__Task statement__
Wherever the string "none" turns up in the data, copy the whole line.

Dataset excerpts START

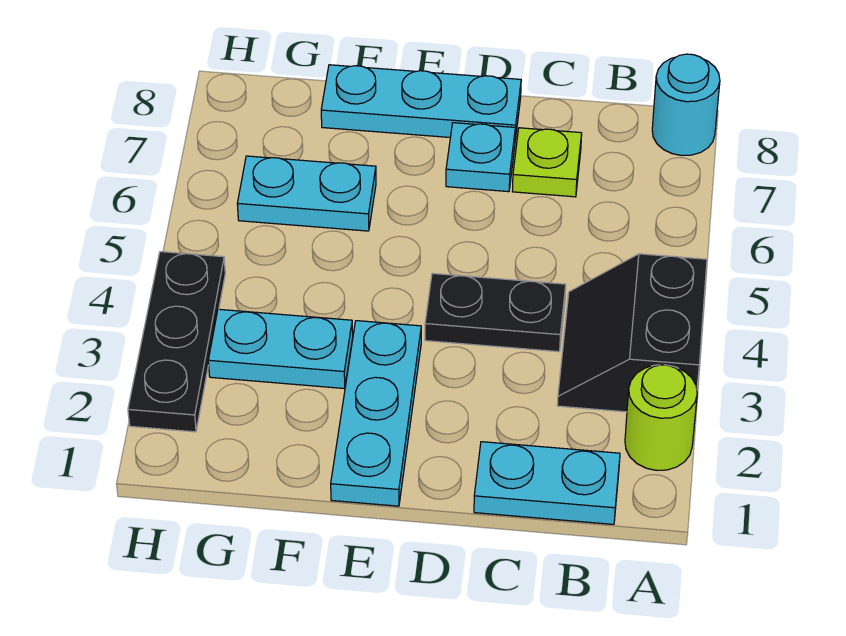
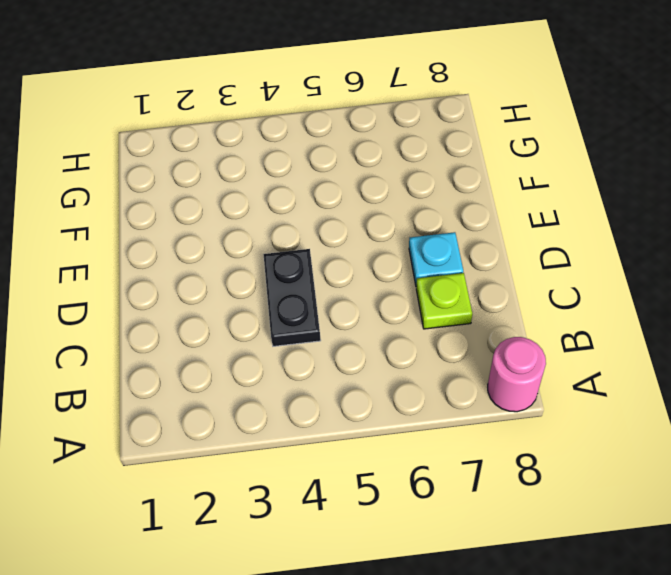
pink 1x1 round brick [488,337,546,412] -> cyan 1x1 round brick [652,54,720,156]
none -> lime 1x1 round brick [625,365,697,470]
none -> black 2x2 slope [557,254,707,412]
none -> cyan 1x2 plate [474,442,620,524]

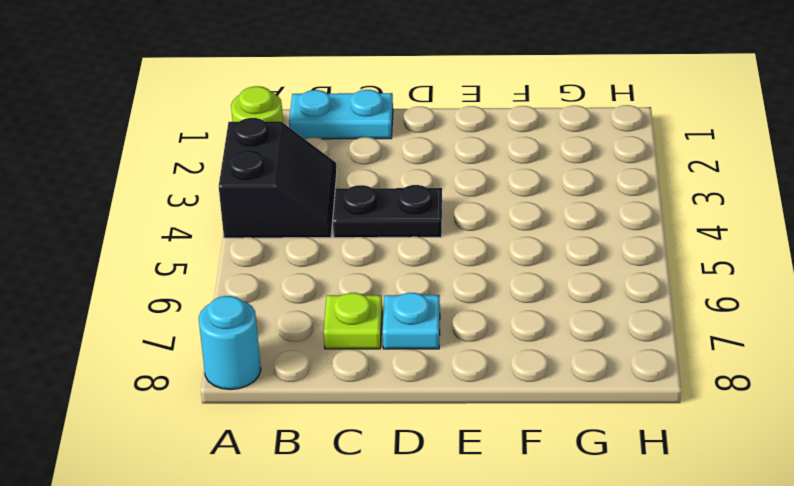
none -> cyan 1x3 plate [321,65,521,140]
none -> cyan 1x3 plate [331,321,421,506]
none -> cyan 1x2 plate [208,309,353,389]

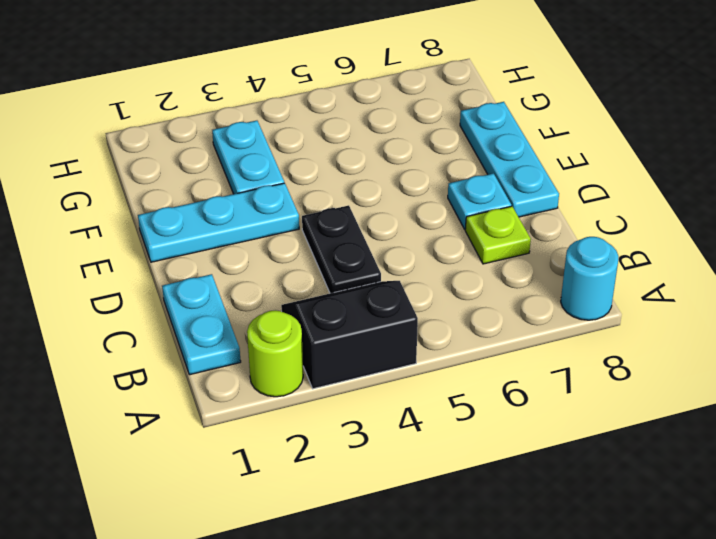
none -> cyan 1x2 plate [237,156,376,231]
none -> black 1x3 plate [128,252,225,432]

Dataset excerpts END

__Your solution__
none -> lime 1x1 round brick [625,365,697,470]
none -> black 2x2 slope [557,254,707,412]
none -> cyan 1x2 plate [474,442,620,524]
none -> cyan 1x3 plate [321,65,521,140]
none -> cyan 1x3 plate [331,321,421,506]
none -> cyan 1x2 plate [208,309,353,389]
none -> cyan 1x2 plate [237,156,376,231]
none -> black 1x3 plate [128,252,225,432]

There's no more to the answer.